[Object transformation records]
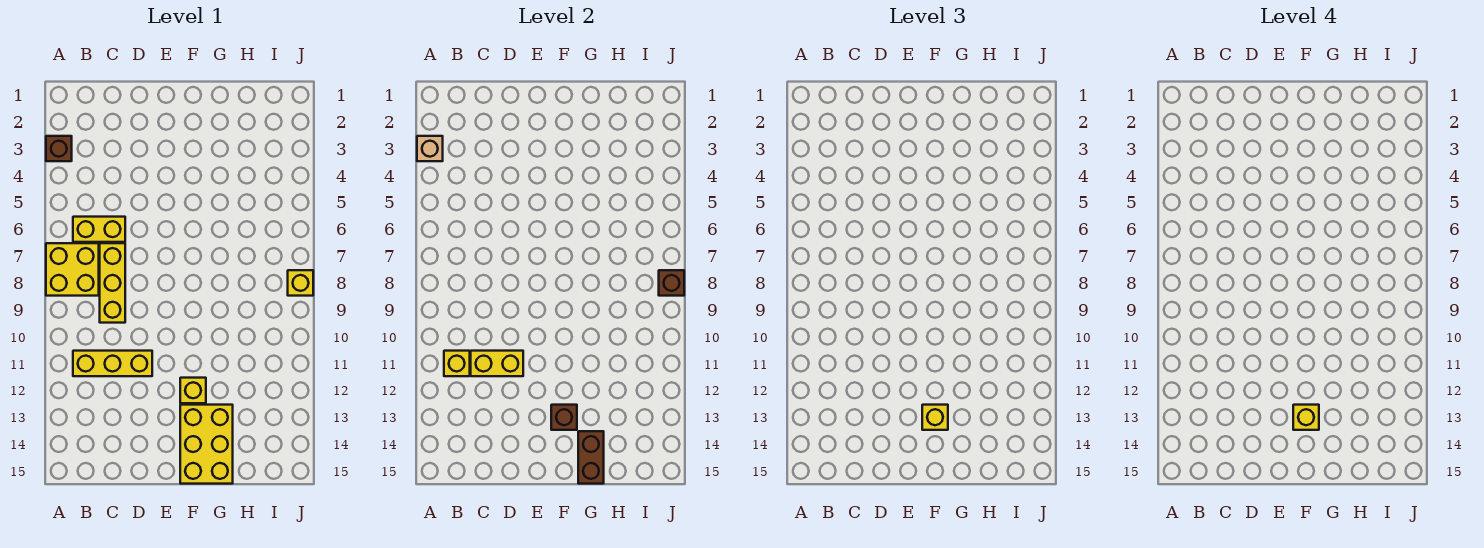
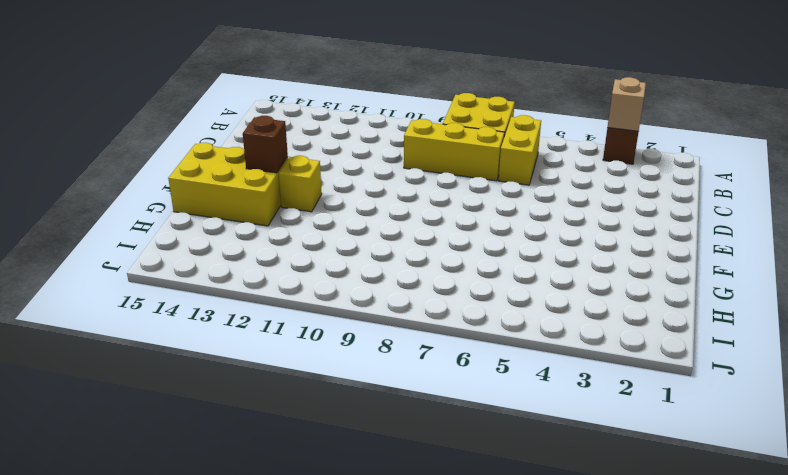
none -> yellow 1x3 brick [73,351,152,376]
none -> yellow 1x1 brick [288,270,313,296]
none -> yellow 1x1 brick [444,351,470,376]

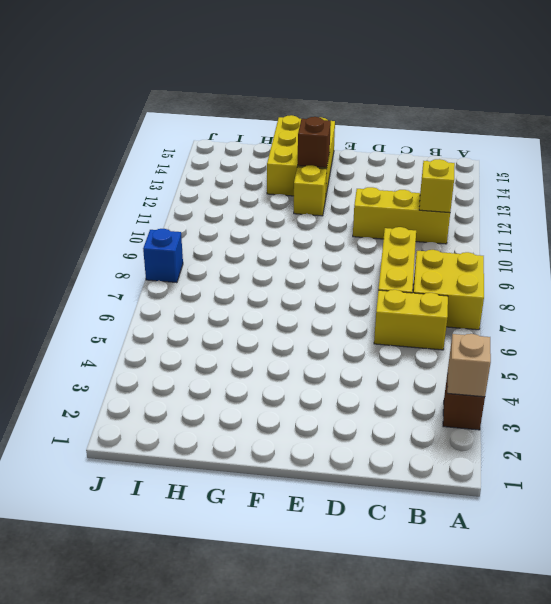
blue 1x1 brick [143,229,183,283] -> yellow 1x1 brick [288,270,313,296]
none -> yellow 1x2 brick [471,351,523,376]
none -> brown 1x2 brick [578,431,604,484]
none -> brown 1x1 brick [659,270,684,296]

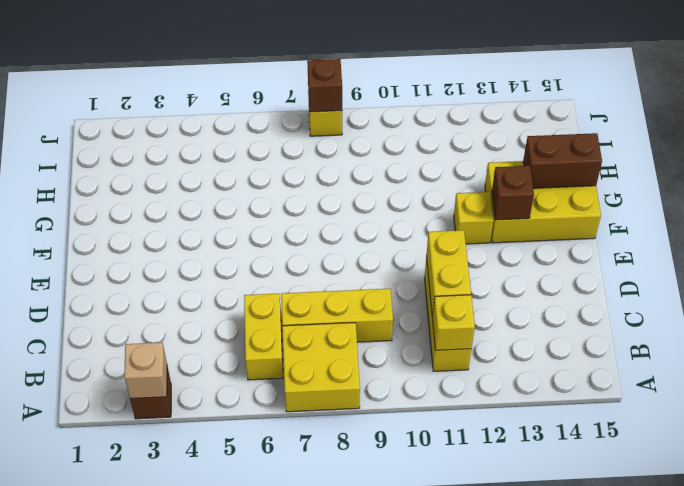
none -> yellow 1x1 brick [922,405,948,430]
none -> yellow 1x1 brick [1293,405,1319,430]

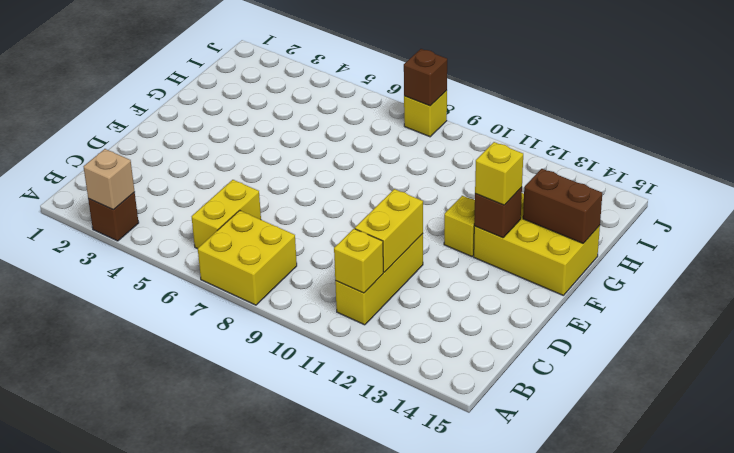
none -> yellow 1x3 brick [100,243,125,323]
none -> yellow 1x1 brick [1293,405,1319,430]

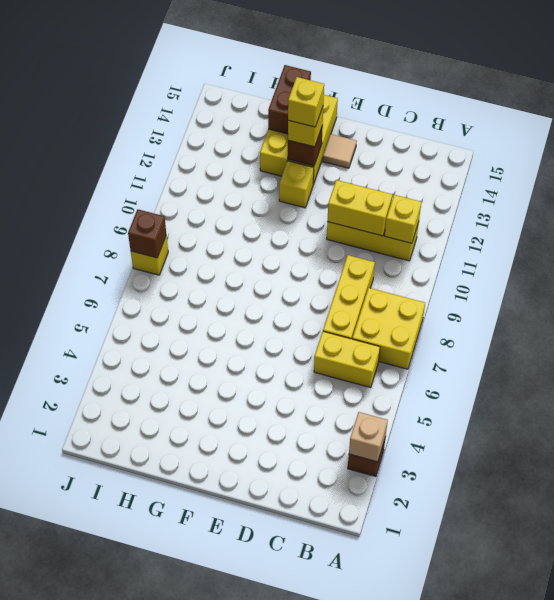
tan 1x1 tile [323,134,357,168] -> none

Your instructions
Copy every line above in which the string "brown" shows up.

Written reply
none -> brown 1x2 brick [578,431,604,484]
none -> brown 1x1 brick [659,270,684,296]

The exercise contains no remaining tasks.